**What is being asked**
Your response should be every line from the entries that includes the string "camera".

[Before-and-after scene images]
______________________________

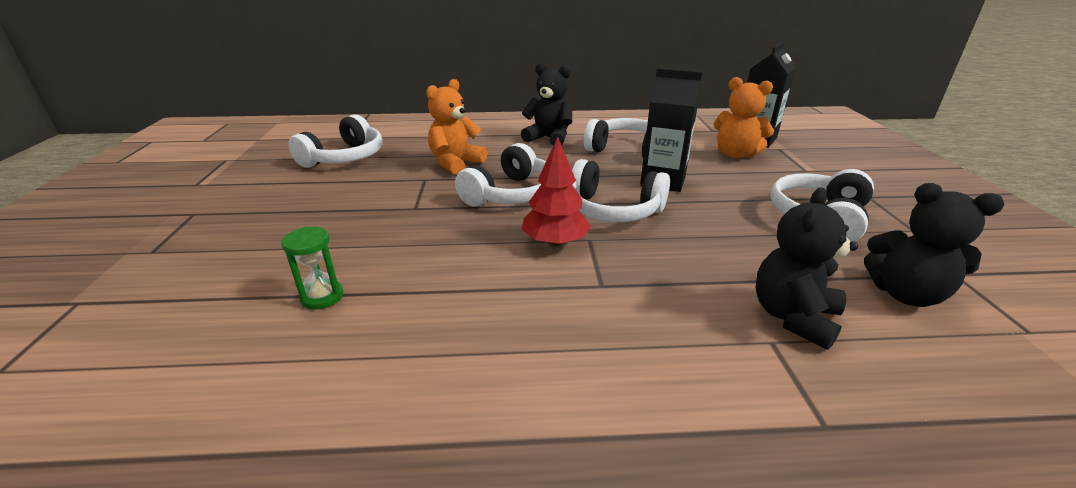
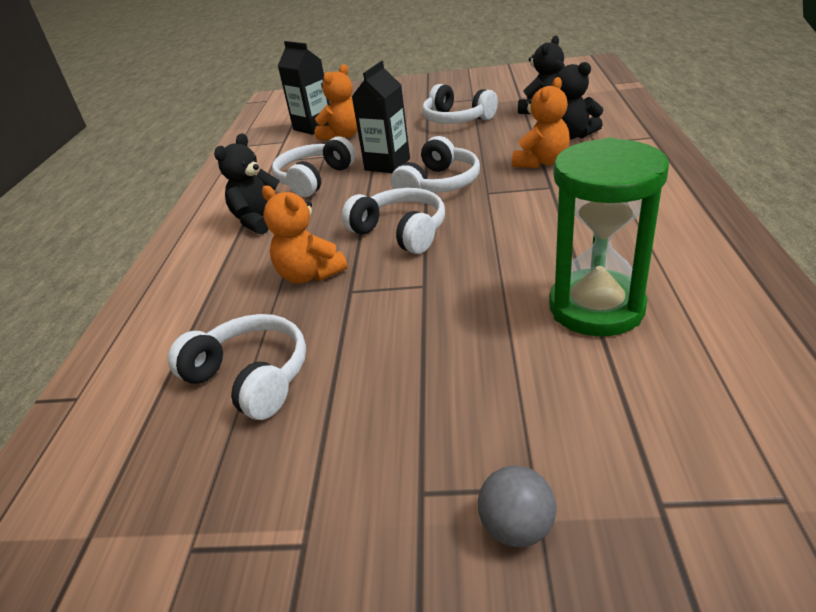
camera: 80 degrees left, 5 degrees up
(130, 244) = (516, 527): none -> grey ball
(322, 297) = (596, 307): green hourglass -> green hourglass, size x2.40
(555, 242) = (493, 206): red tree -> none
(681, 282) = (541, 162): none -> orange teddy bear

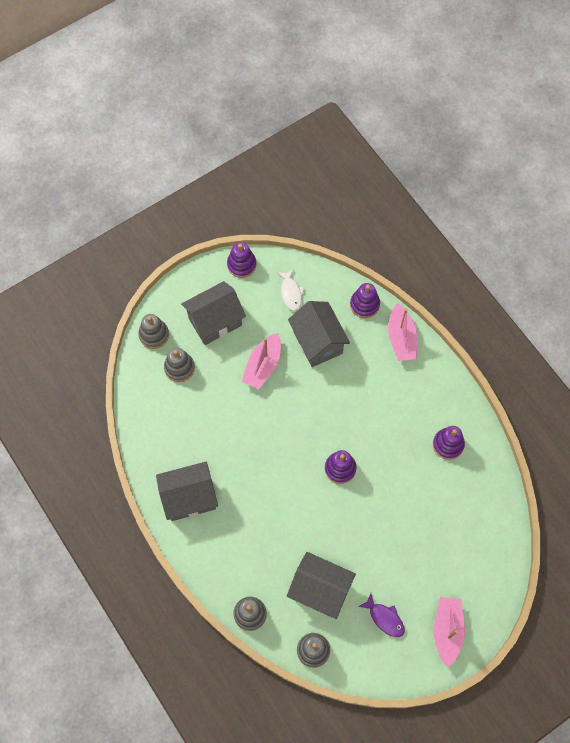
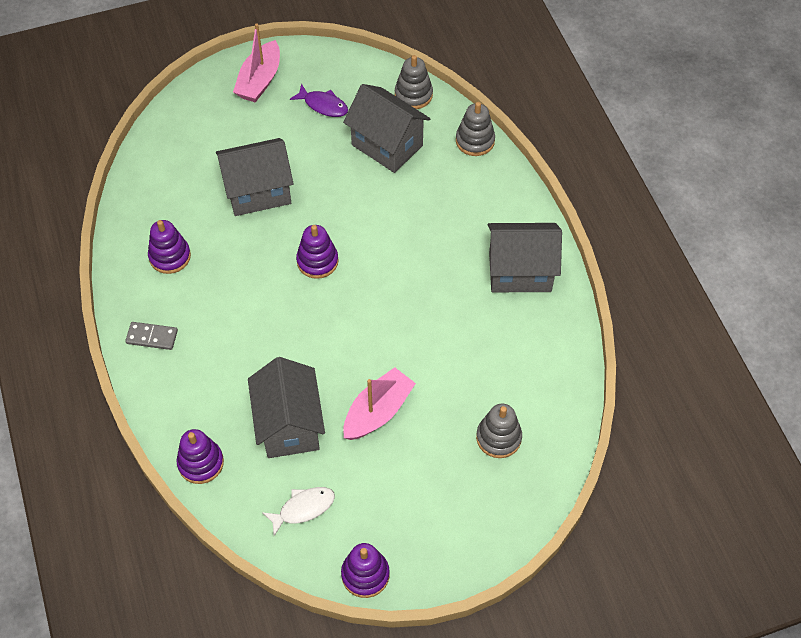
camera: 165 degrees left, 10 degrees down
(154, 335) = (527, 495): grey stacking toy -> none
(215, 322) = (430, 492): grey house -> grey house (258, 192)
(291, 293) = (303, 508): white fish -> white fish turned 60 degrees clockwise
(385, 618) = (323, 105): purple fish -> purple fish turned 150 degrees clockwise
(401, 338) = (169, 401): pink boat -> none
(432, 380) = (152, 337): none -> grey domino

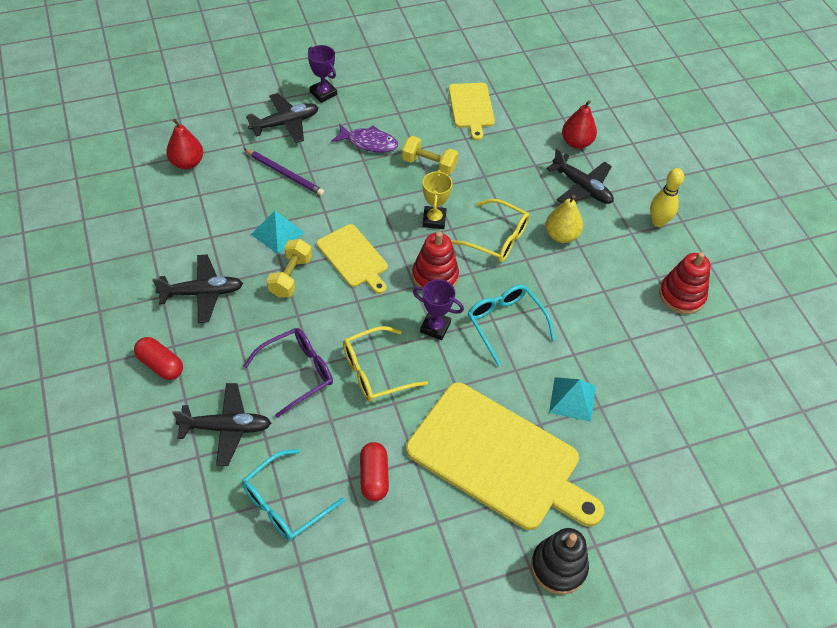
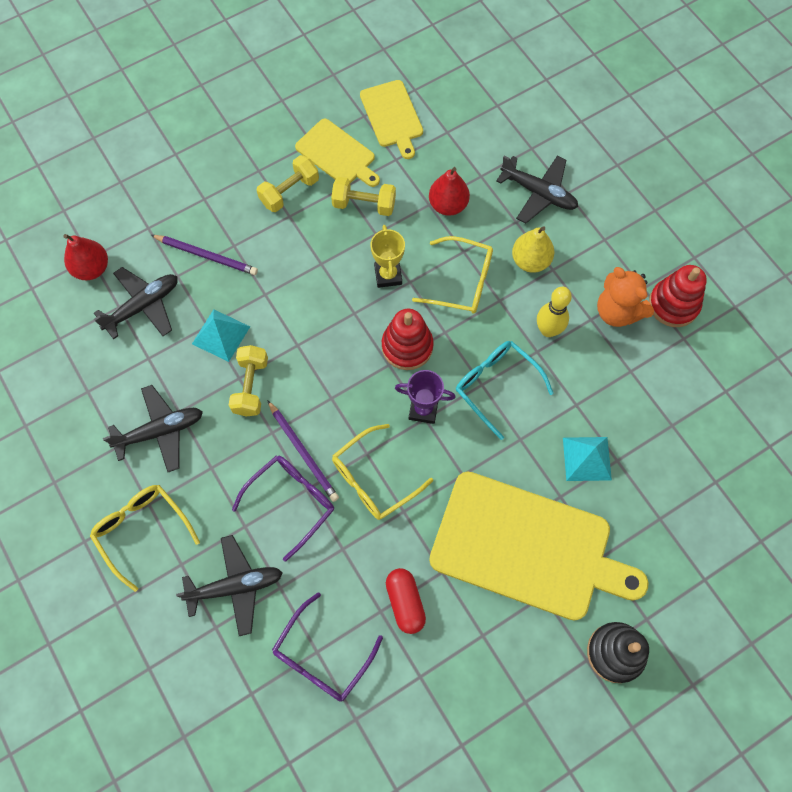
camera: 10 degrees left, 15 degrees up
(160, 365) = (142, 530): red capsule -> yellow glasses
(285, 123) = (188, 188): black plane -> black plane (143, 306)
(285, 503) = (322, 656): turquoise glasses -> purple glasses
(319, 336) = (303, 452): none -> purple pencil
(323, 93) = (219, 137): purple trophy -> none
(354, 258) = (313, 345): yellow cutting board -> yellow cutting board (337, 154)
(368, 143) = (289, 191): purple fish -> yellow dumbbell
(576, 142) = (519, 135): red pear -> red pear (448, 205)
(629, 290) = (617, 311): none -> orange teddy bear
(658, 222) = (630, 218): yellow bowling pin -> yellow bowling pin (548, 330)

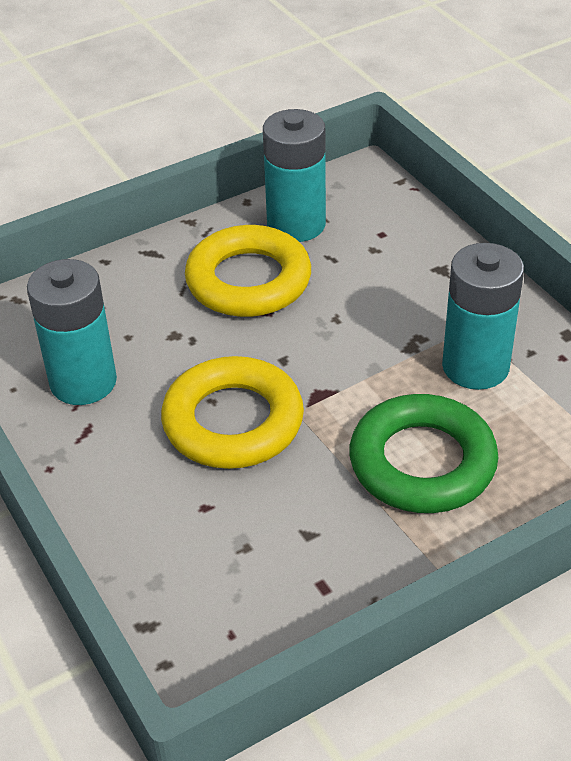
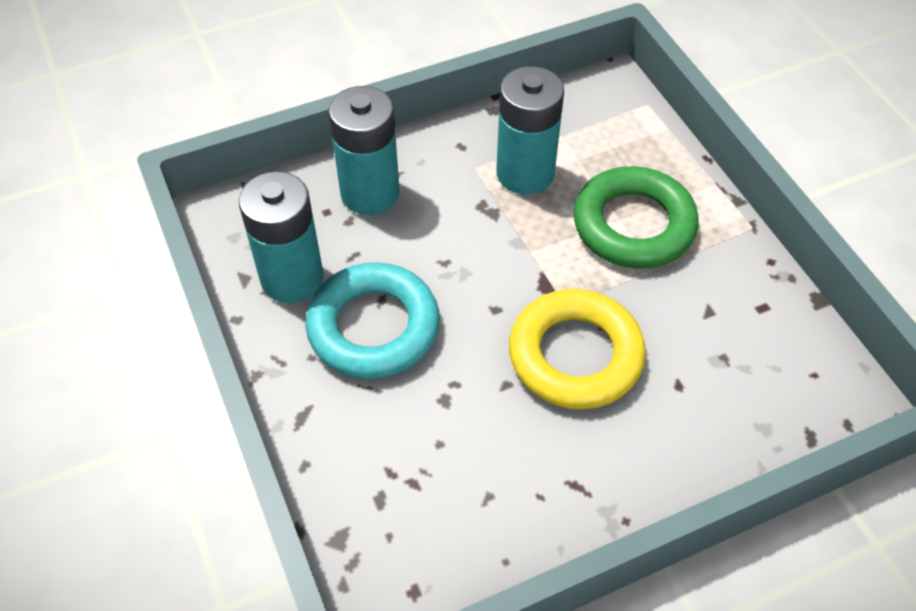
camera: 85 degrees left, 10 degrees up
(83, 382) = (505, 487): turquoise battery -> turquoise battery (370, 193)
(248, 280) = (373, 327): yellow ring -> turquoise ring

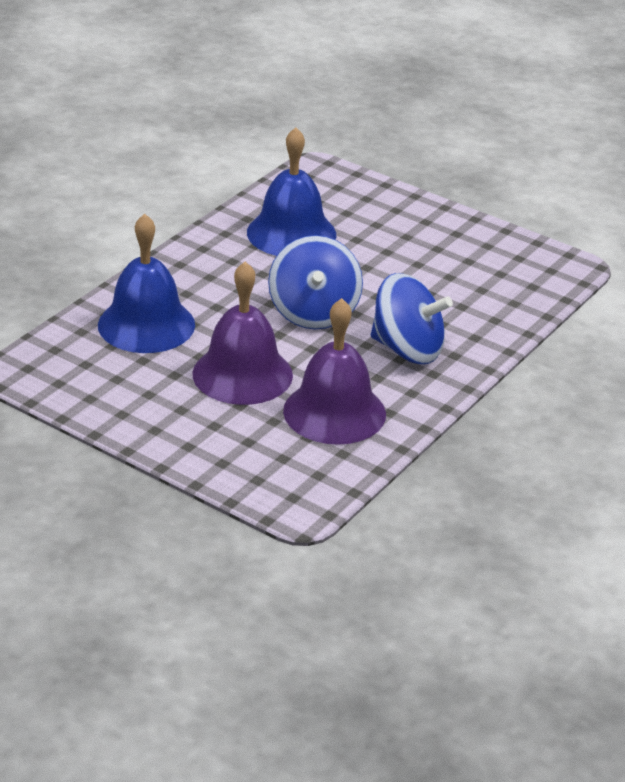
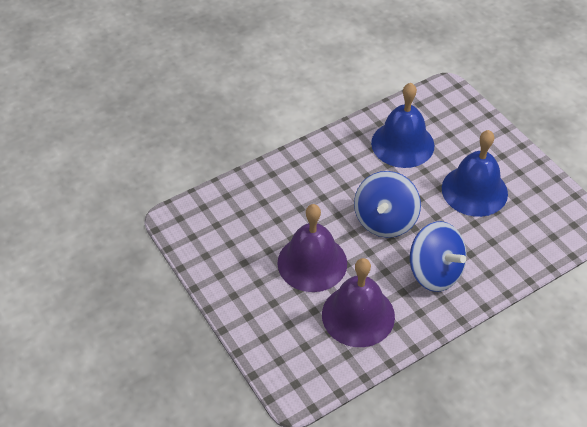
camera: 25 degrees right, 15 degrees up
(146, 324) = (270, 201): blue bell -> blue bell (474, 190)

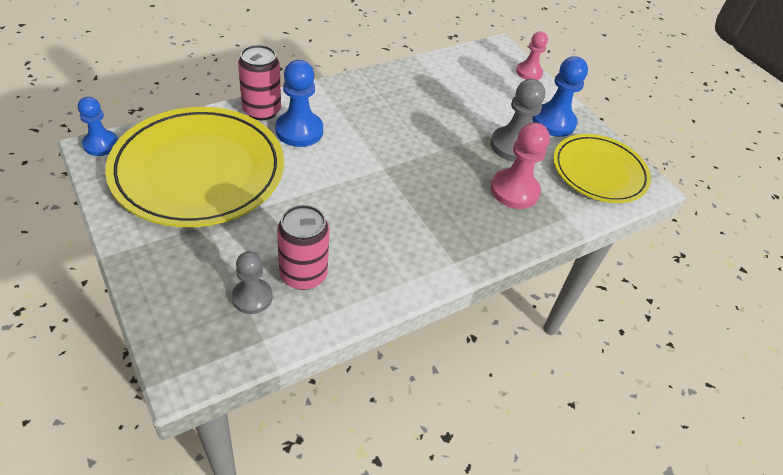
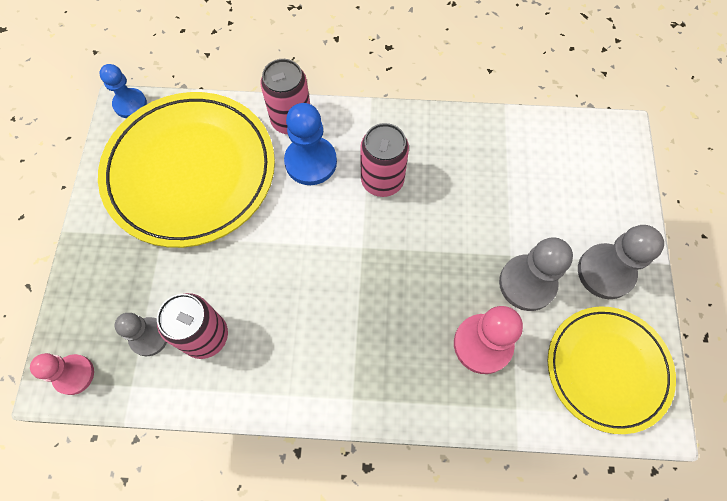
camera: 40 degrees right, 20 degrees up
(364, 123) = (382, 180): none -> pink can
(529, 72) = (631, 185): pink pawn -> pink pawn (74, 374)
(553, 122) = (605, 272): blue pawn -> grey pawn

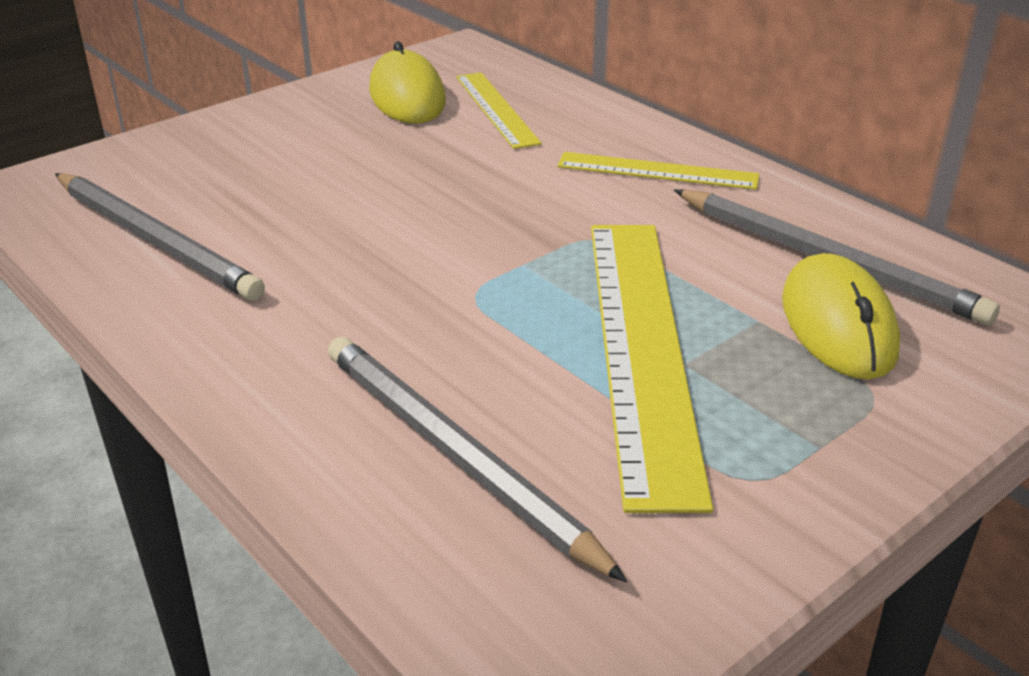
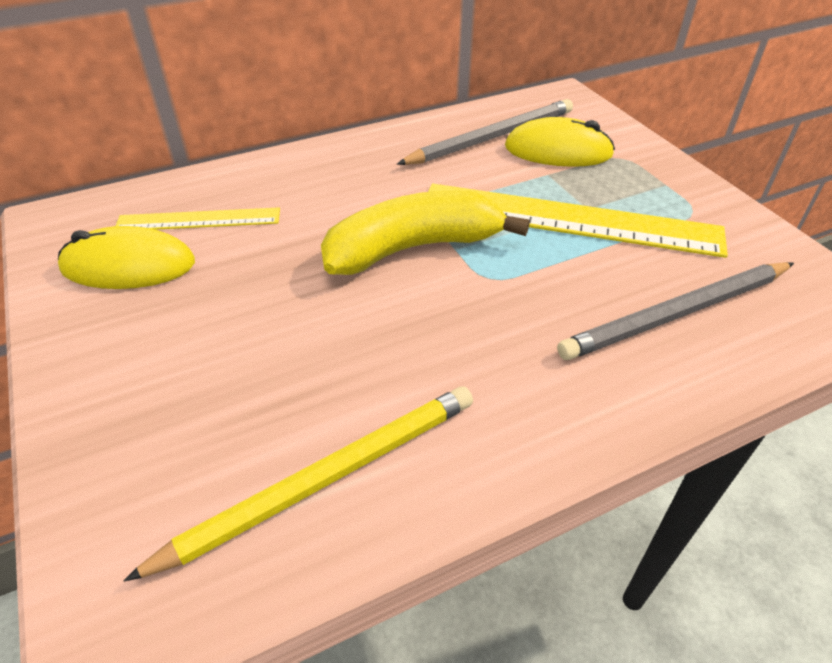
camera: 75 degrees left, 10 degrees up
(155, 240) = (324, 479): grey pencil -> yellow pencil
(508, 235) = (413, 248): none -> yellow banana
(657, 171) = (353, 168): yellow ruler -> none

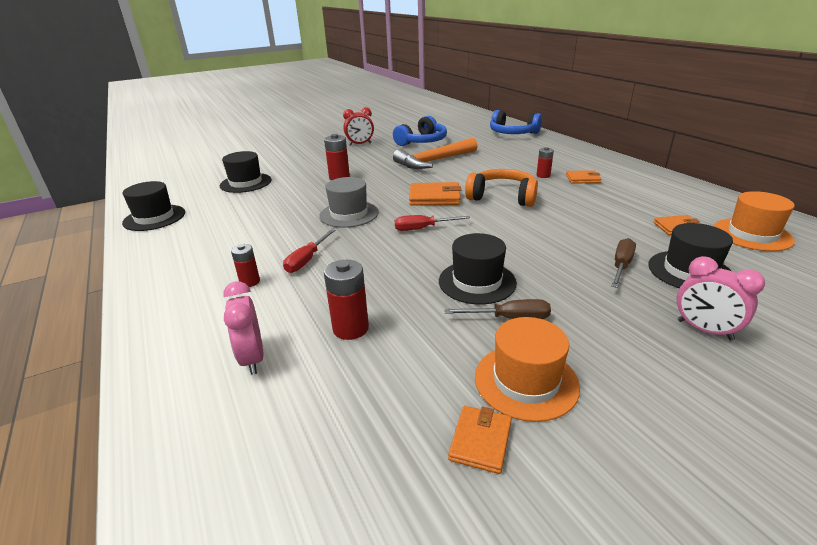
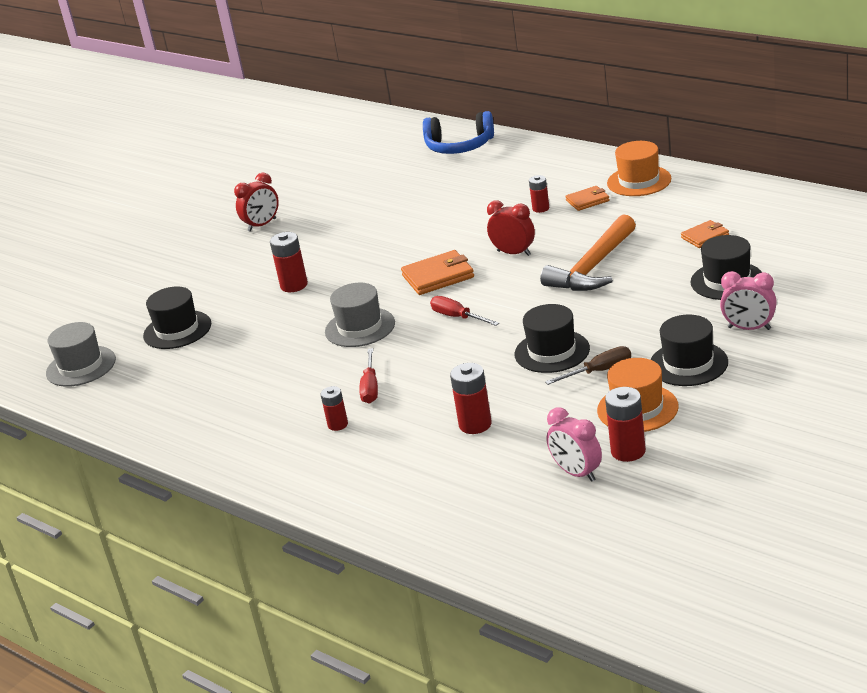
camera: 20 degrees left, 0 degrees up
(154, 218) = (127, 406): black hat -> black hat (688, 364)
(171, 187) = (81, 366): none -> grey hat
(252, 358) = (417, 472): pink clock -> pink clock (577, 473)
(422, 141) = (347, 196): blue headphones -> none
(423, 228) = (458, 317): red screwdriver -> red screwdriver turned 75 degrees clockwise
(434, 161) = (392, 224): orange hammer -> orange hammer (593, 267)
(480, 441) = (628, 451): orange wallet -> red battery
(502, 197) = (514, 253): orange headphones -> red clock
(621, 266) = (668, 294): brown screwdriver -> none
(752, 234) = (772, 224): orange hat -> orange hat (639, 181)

______________________________

**Response for this exercise**
camera: 80 degrees left, 5 degrees up
camera: 165 degrees left, 10 degrees down
camera: 10 degrees left, 15 degrees up
camera: 85 degrees left, 10 degrees up
camera: 25 degrees right, 15 degrees up
camera: 40 degrees right, 20 degrees up
camera: 75 degrees left, 10 degrees up
camera: 20 degrees left, 0 degrees up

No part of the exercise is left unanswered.